> _Task requirements_: Print the listing in full, with no character changed.

_ _ _ _ _

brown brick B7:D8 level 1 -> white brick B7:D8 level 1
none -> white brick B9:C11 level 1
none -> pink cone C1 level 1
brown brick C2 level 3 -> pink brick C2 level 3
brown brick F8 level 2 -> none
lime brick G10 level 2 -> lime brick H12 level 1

_ _ _ _ _

> _The answer_:
brown brick B7:D8 level 1 -> white brick B7:D8 level 1
none -> white brick B9:C11 level 1
none -> pink cone C1 level 1
brown brick C2 level 3 -> pink brick C2 level 3
brown brick F8 level 2 -> none
lime brick G10 level 2 -> lime brick H12 level 1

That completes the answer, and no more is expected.